## EXERCISE
When the line containing "(521, 138) = (193, 403): none" is found in the data below, give it again along with every later line, exactly; drop the pictures.

## DATA TO EXAMINE
━━━

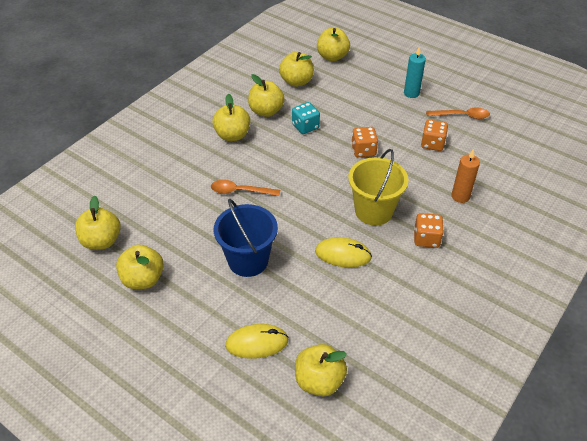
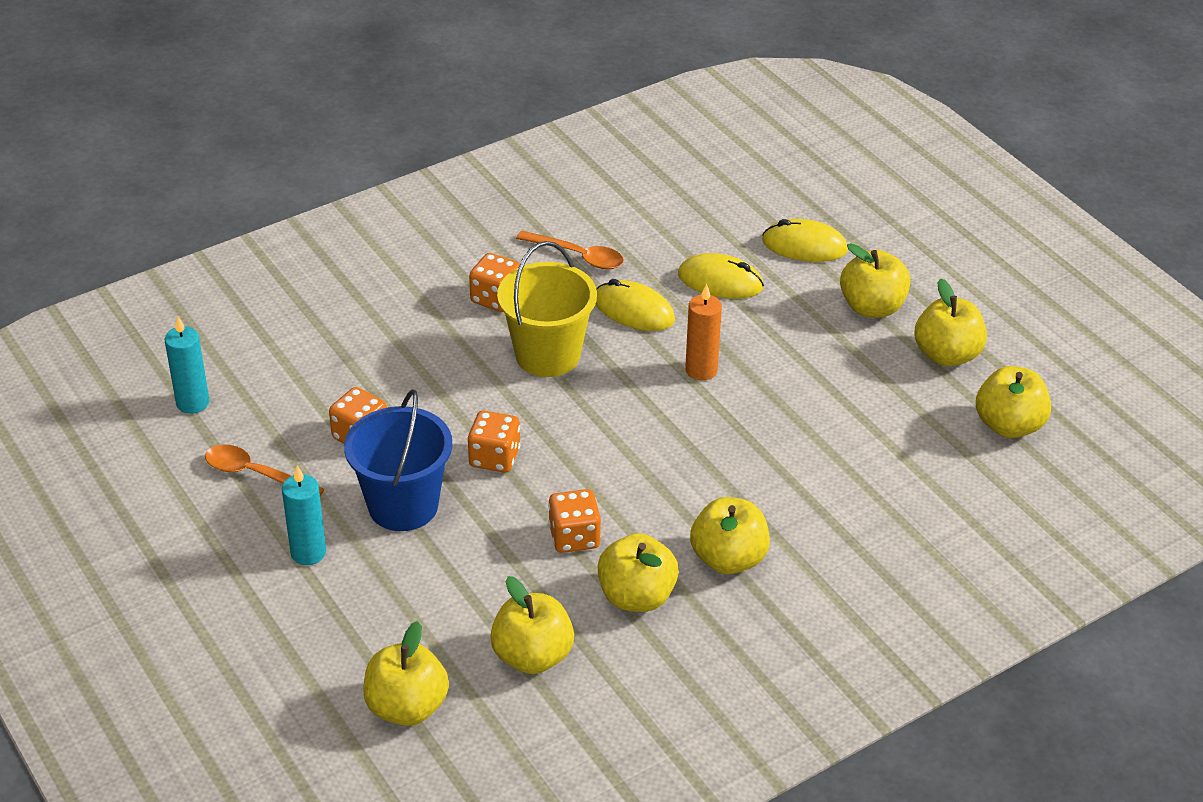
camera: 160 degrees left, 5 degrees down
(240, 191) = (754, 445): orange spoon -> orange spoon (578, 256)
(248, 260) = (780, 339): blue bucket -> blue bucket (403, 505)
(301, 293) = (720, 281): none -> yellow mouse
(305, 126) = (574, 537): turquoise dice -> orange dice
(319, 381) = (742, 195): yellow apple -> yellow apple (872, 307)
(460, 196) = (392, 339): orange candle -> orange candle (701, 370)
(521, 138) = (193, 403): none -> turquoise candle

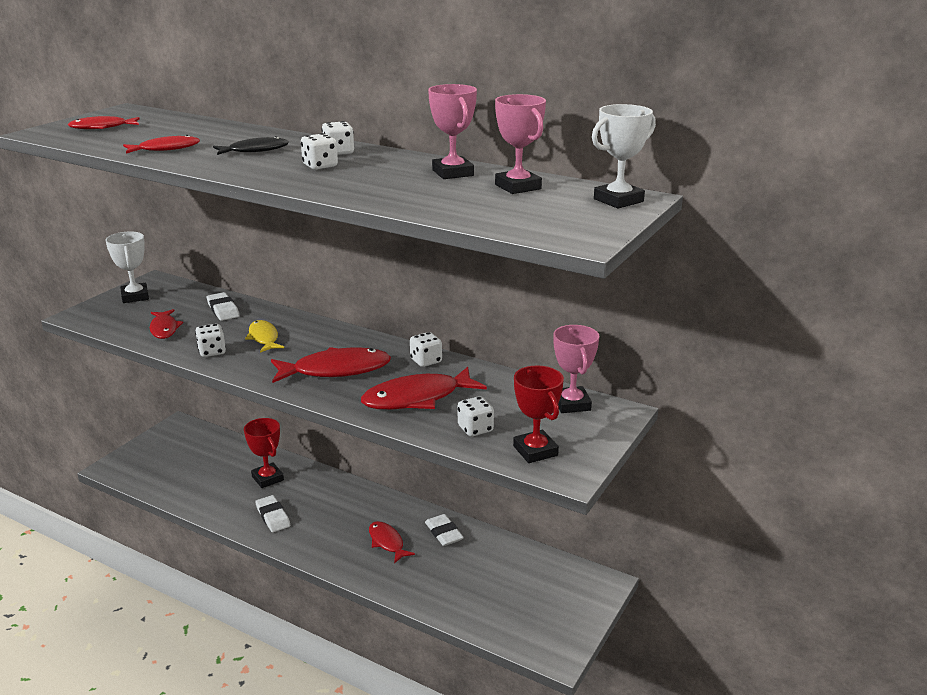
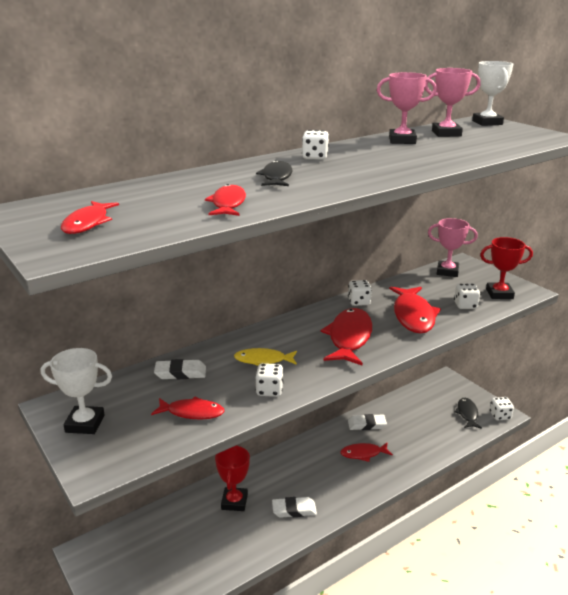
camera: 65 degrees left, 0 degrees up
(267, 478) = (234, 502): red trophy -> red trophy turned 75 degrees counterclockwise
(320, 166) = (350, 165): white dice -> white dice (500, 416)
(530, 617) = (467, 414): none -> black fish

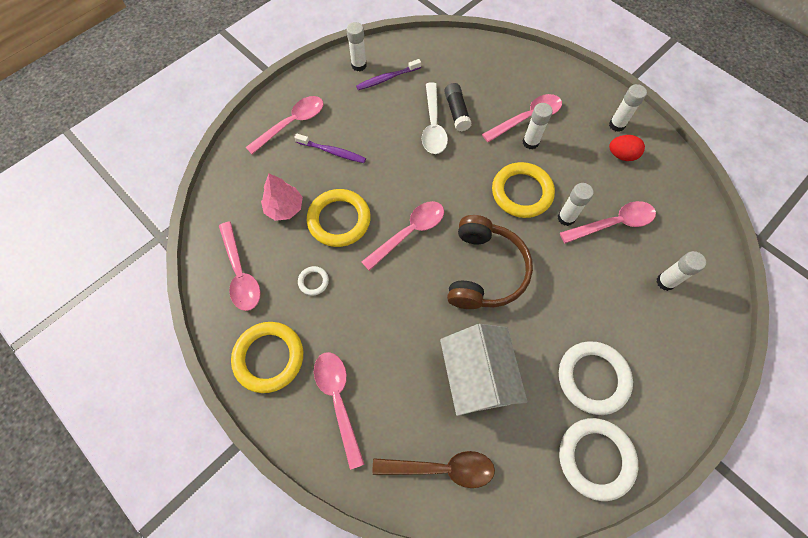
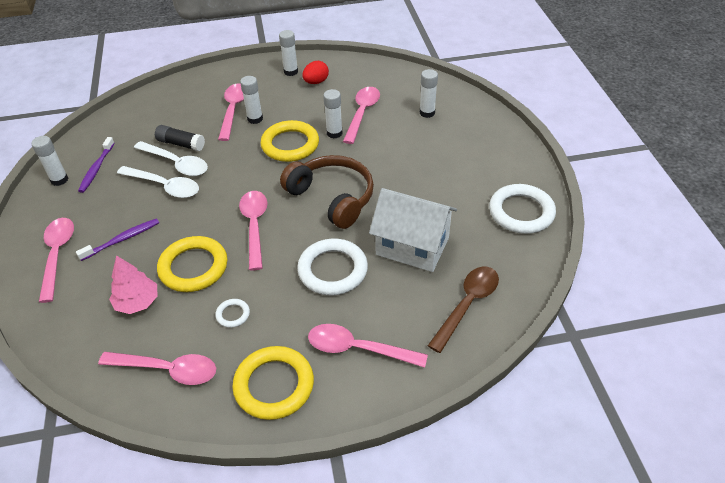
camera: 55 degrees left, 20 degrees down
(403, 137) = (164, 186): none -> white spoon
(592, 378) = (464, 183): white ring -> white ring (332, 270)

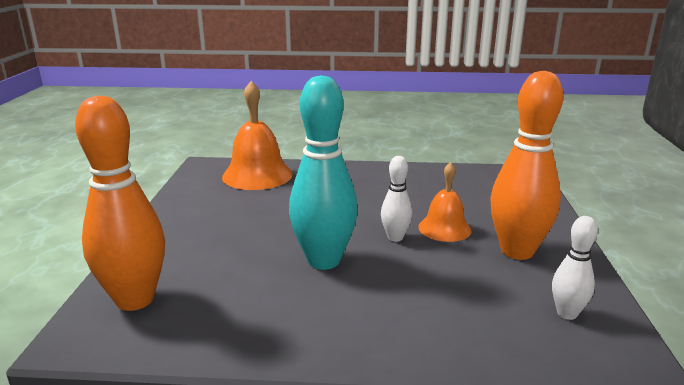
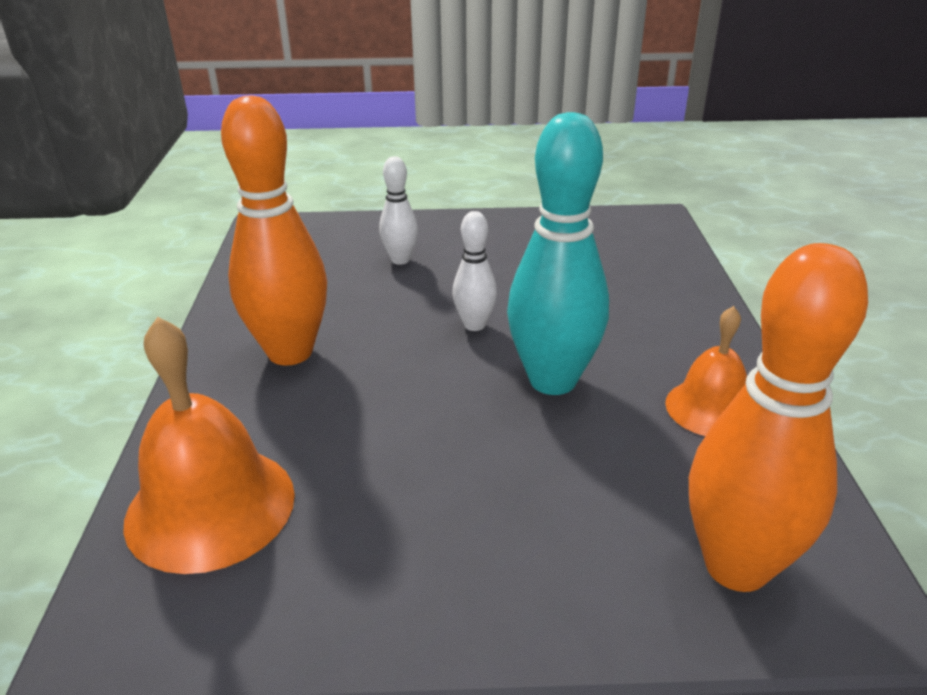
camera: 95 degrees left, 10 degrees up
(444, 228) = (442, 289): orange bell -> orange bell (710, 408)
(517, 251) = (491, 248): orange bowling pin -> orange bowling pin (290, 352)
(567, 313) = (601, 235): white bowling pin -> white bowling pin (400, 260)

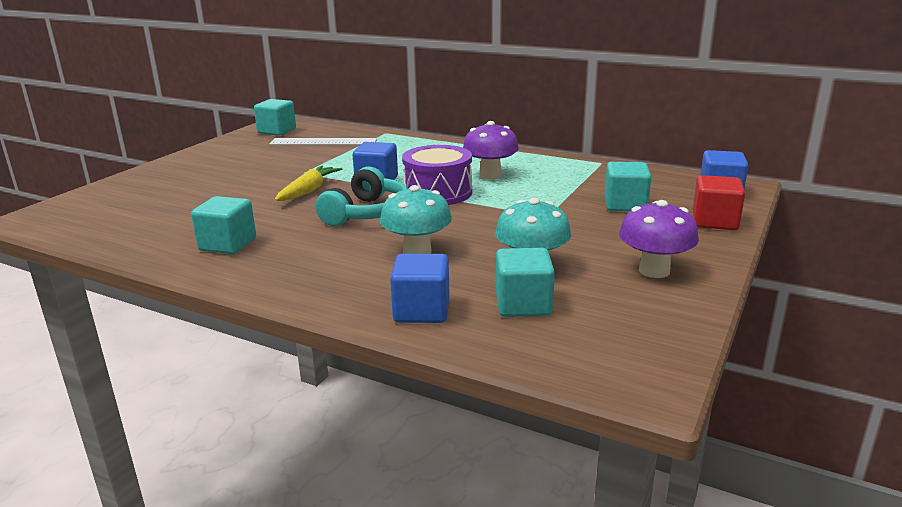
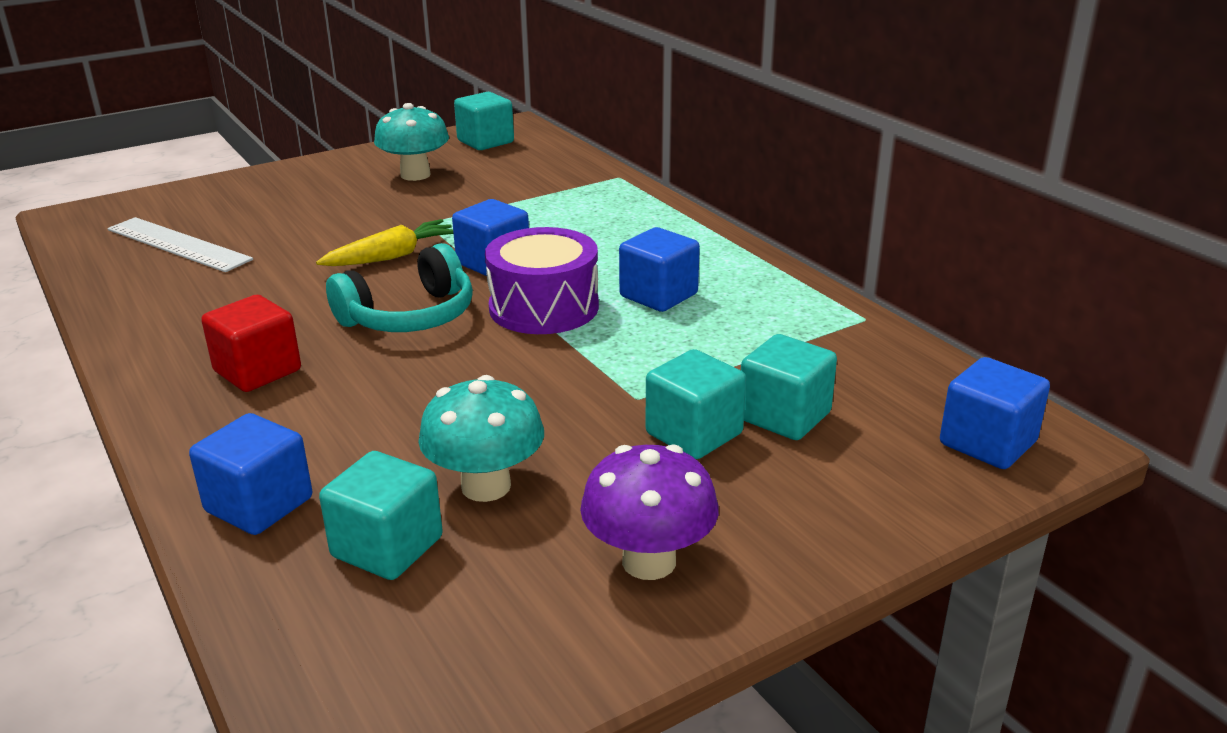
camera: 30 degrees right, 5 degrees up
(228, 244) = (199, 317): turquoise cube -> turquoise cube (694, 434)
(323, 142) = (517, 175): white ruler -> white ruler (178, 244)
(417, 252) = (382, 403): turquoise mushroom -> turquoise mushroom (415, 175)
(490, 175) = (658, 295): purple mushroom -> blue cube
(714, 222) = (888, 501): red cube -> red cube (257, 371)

━━━

## SOLUTION
(521, 138) = (193, 403): none -> turquoise candle

camera: 65 degrees left, 0 degrees up
(267, 478) = (234, 502): red trophy -> red trophy turned 75 degrees counterclockwise
(320, 166) = (350, 165): white dice -> white dice (500, 416)
(530, 617) = (467, 414): none -> black fish

camera: 55 degrees left, 20 degrees down
(403, 137) = (164, 186): none -> white spoon
(592, 378) = (464, 183): white ring -> white ring (332, 270)

camera: 95 degrees left, 10 degrees up
(444, 228) = (442, 289): orange bell -> orange bell (710, 408)
(517, 251) = (491, 248): orange bowling pin -> orange bowling pin (290, 352)
(567, 313) = (601, 235): white bowling pin -> white bowling pin (400, 260)

camera: 30 degrees right, 5 degrees up
(228, 244) = (199, 317): turquoise cube -> turquoise cube (694, 434)
(323, 142) = (517, 175): white ruler -> white ruler (178, 244)
(417, 252) = (382, 403): turquoise mushroom -> turquoise mushroom (415, 175)
(490, 175) = (658, 295): purple mushroom -> blue cube
(714, 222) = (888, 501): red cube -> red cube (257, 371)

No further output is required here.